#### How to complete this task
What you return must be every line below that includes the word "degrees".

#### Collected material
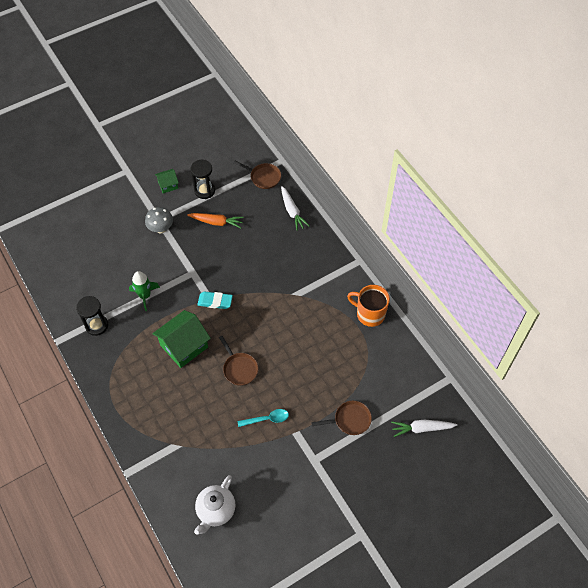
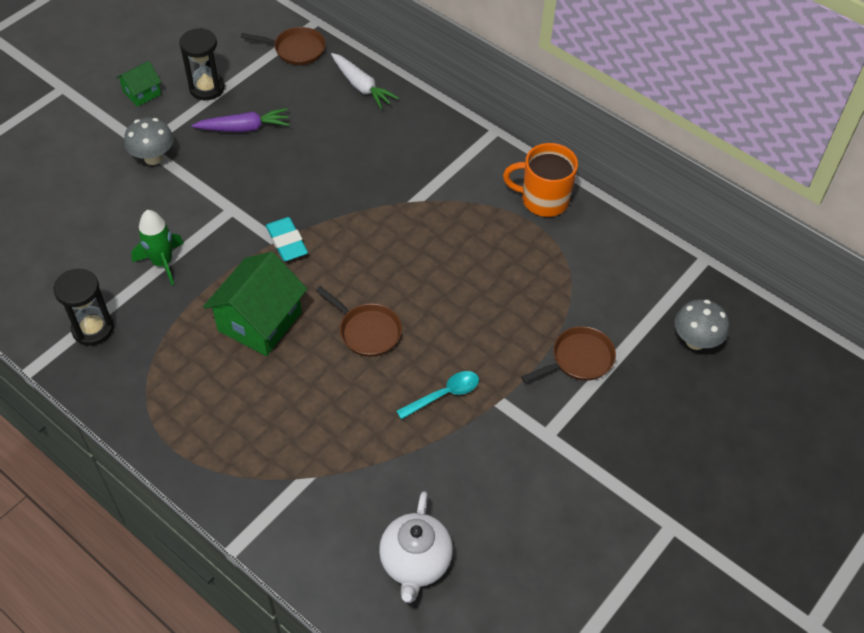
camera: 20 degrees left, 5 degrees down
(215, 301) = (287, 242): turquoise eraser -> turquoise eraser turned 75 degrees clockwise
(216, 222) = (244, 128): orange carrot -> purple carrot
(422, 428) = (695, 341): white carrot -> grey mushroom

#### Result
camera: 20 degrees left, 5 degrees down
(215, 301) = (287, 242): turquoise eraser -> turquoise eraser turned 75 degrees clockwise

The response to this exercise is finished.